▶ **Work order**:
The copy should begin at the line containing "RFID pin GND: none -> GND" and end at the last line of the material. Please reproduce those lines exactly and keep pictures out.

====== Dataset excerpts ======

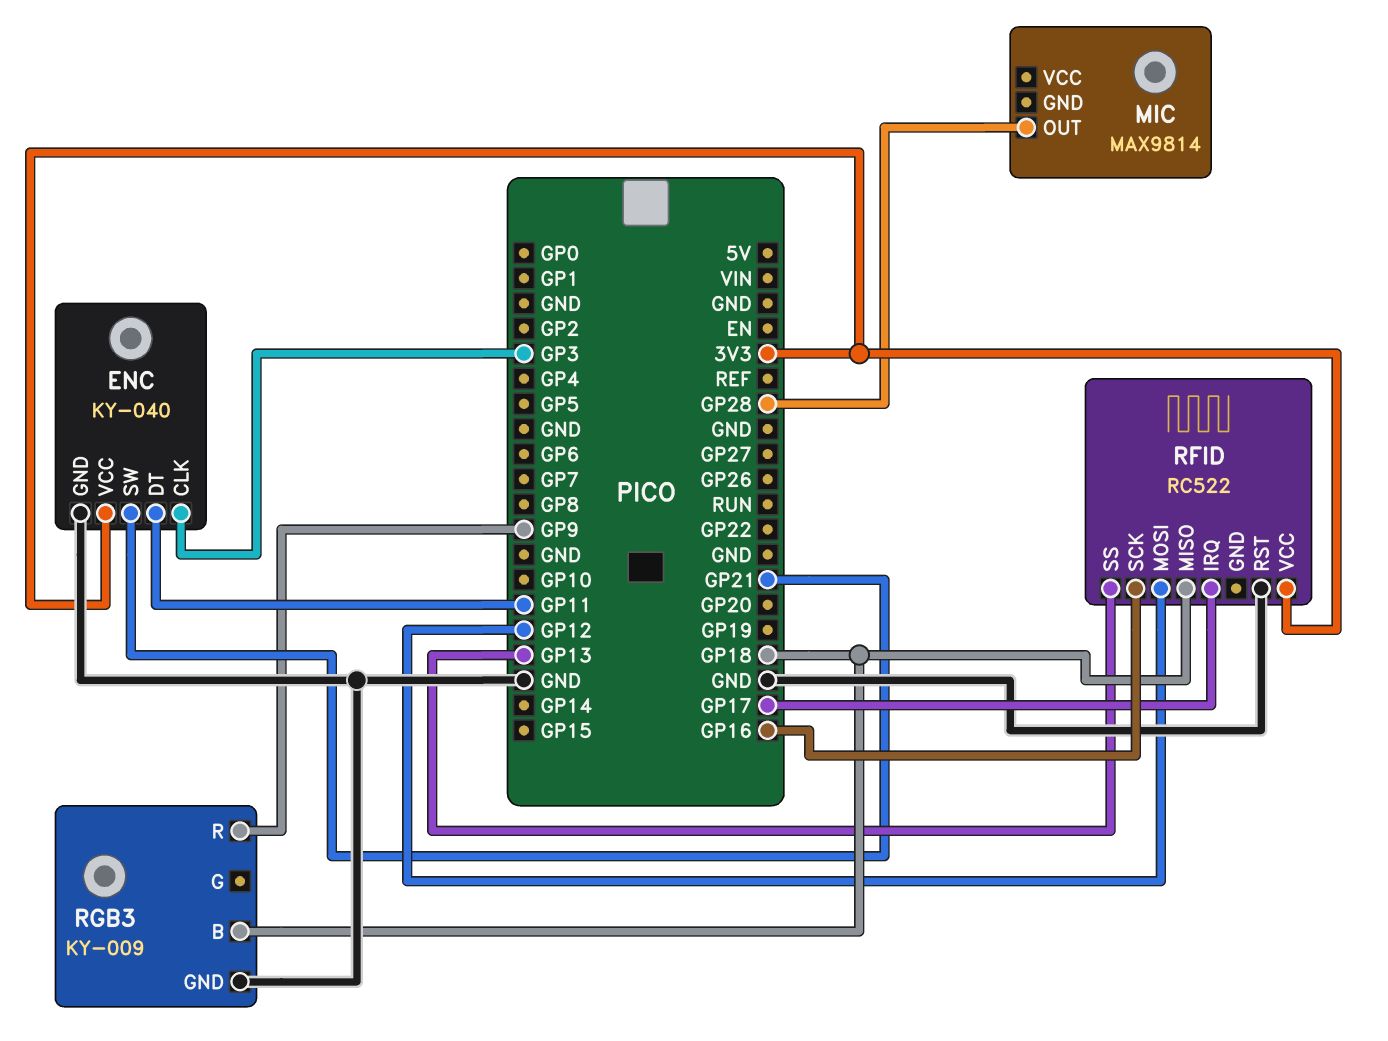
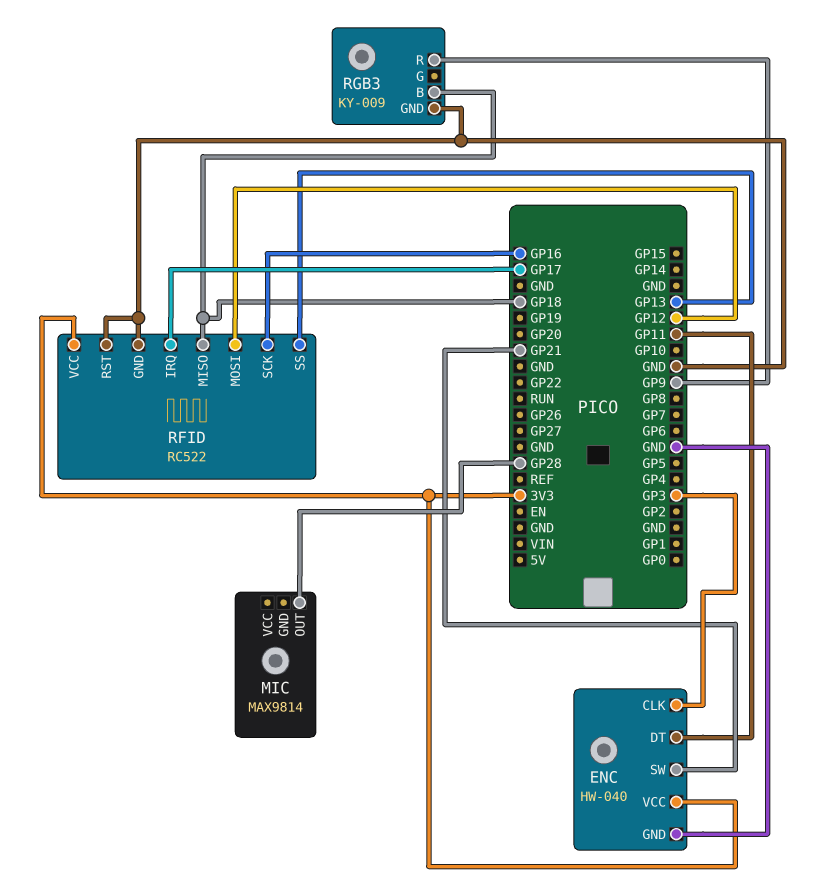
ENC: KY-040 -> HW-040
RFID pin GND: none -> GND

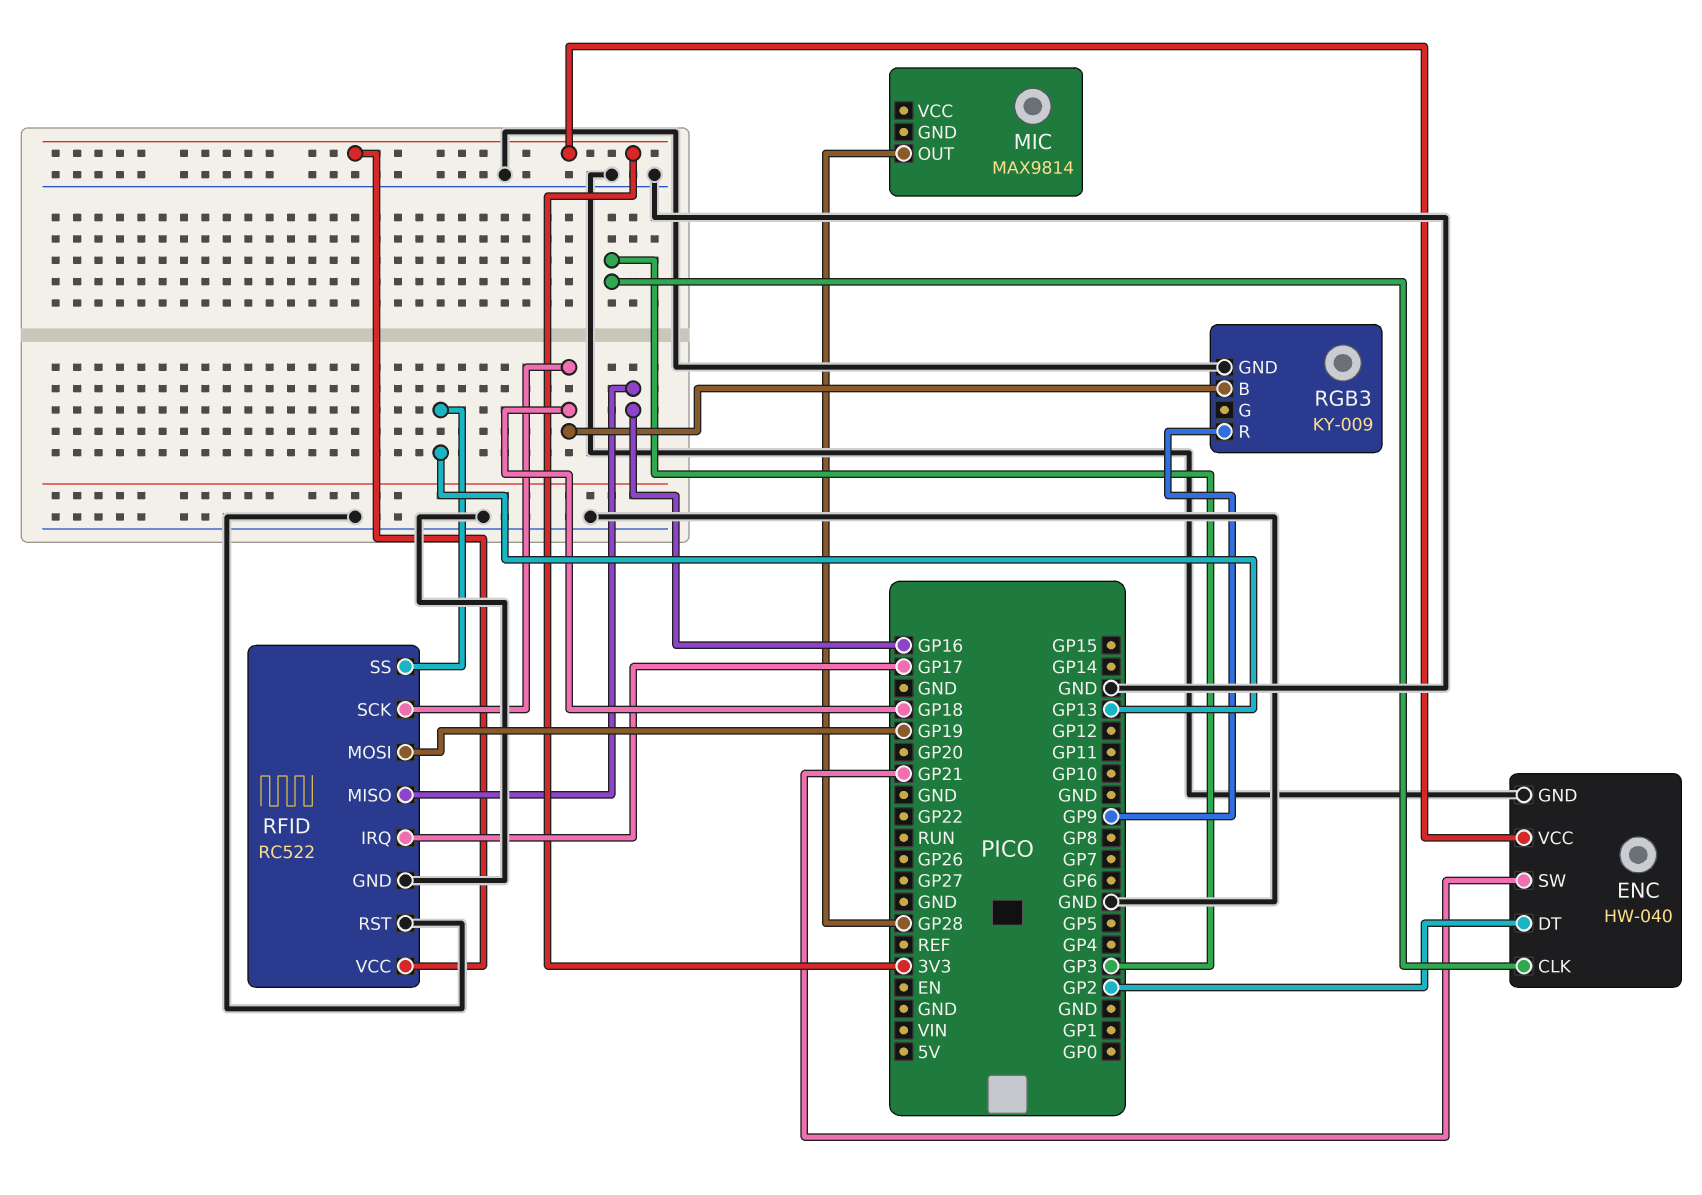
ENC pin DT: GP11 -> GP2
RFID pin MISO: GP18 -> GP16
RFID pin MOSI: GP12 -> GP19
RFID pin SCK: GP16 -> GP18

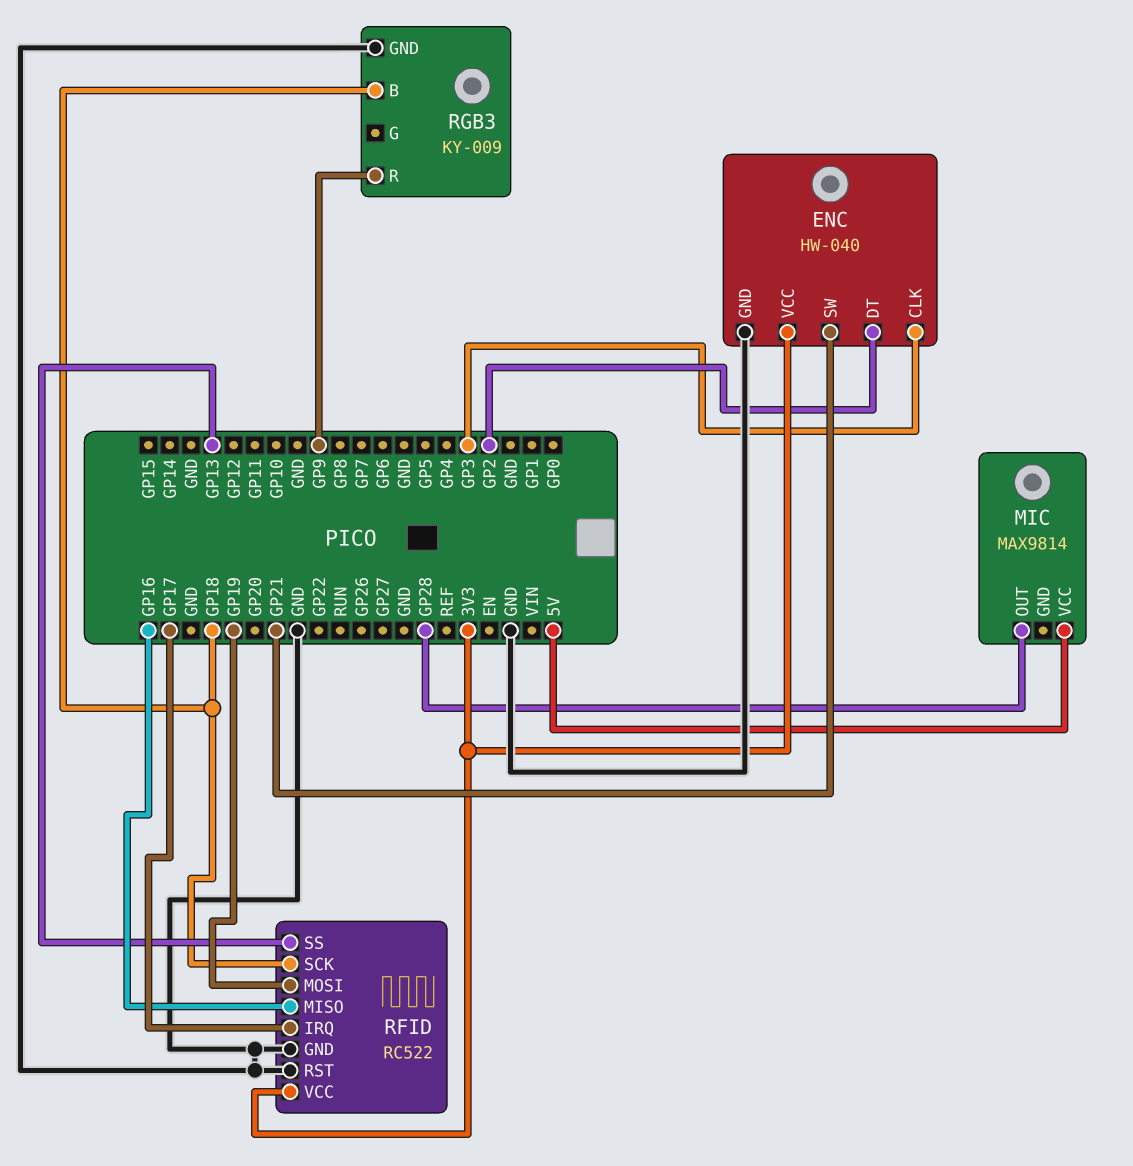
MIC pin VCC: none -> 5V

======

▶ **Answer for this exercise**:
RFID pin GND: none -> GND

ENC pin DT: GP11 -> GP2
RFID pin MISO: GP18 -> GP16
RFID pin MOSI: GP12 -> GP19
RFID pin SCK: GP16 -> GP18

MIC pin VCC: none -> 5V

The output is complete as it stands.